**** Given data ****

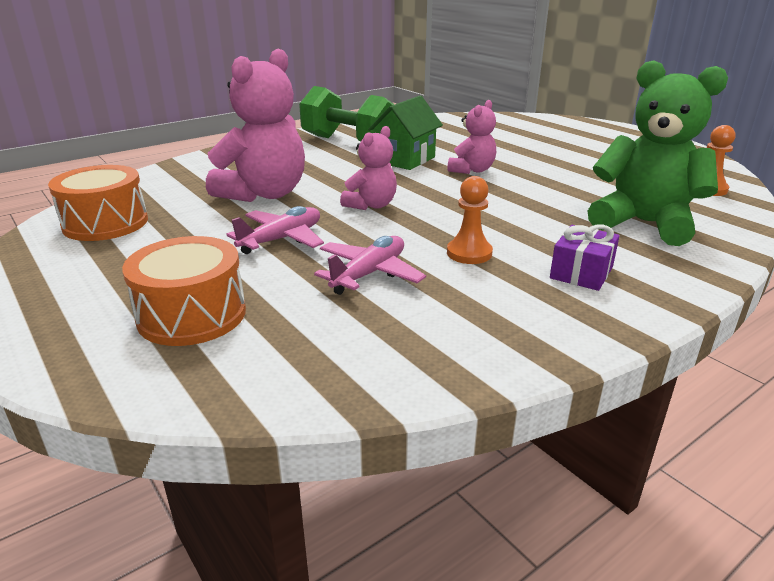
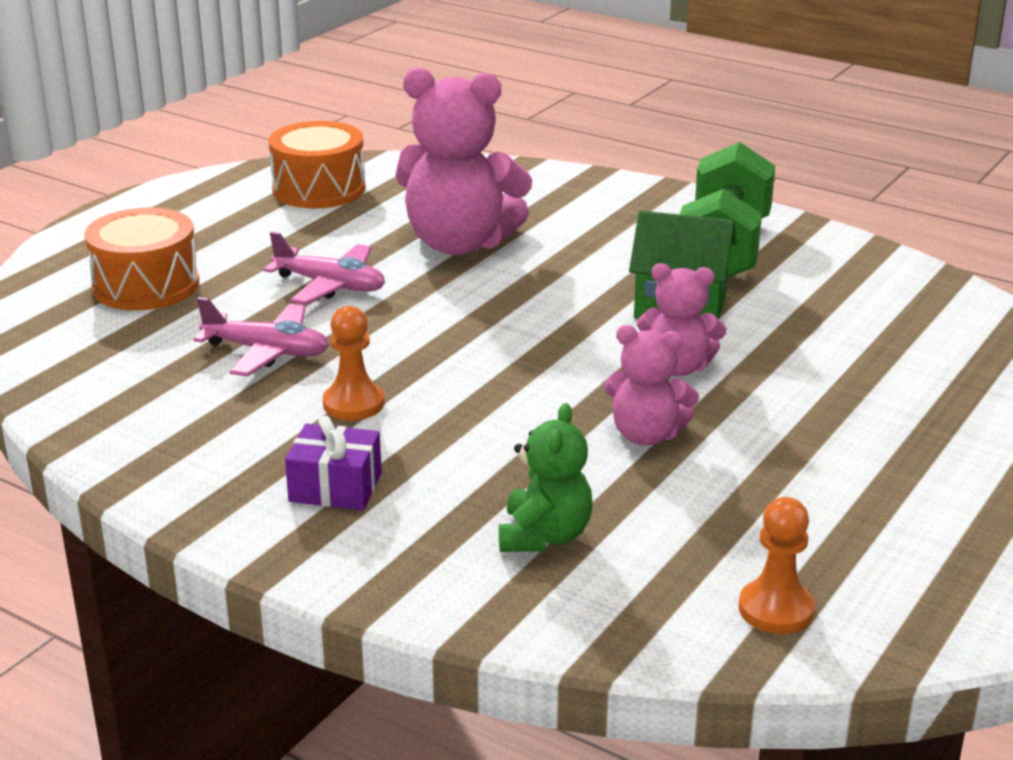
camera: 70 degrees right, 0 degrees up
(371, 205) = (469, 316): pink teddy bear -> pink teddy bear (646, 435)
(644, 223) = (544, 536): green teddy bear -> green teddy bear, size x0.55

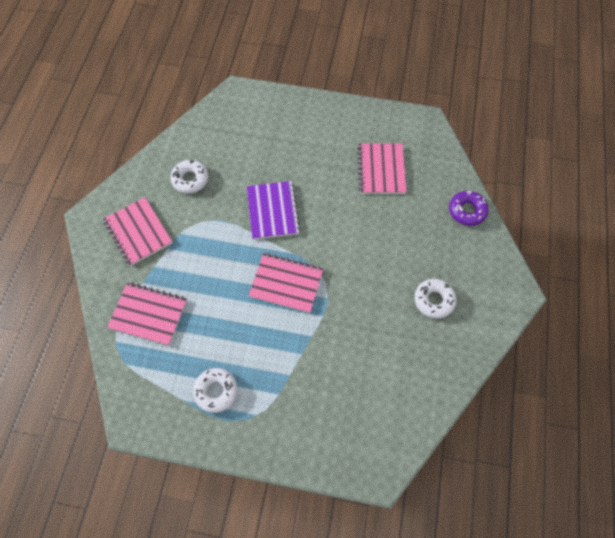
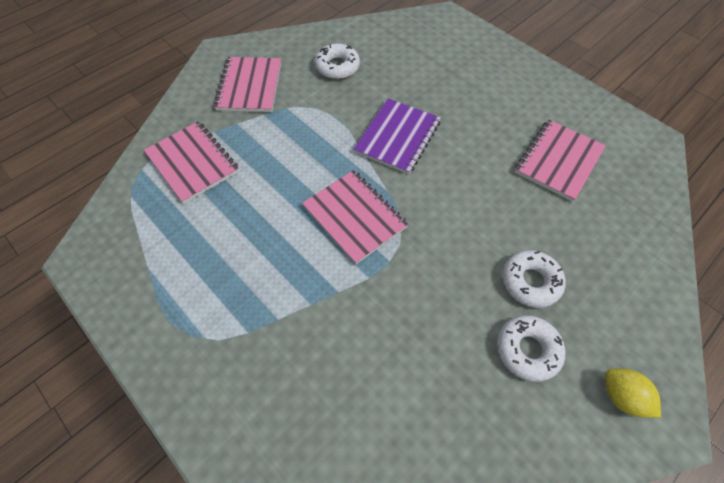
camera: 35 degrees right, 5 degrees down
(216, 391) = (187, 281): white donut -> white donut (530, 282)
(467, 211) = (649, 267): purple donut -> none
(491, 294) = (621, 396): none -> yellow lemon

****

### [Task description]
Write the lines out again exactly, from the one containing "(467, 211) = (649, 267): purple donut -> none" through the last line of the records, and include no other lines.

### [Written solution]
(467, 211) = (649, 267): purple donut -> none
(491, 294) = (621, 396): none -> yellow lemon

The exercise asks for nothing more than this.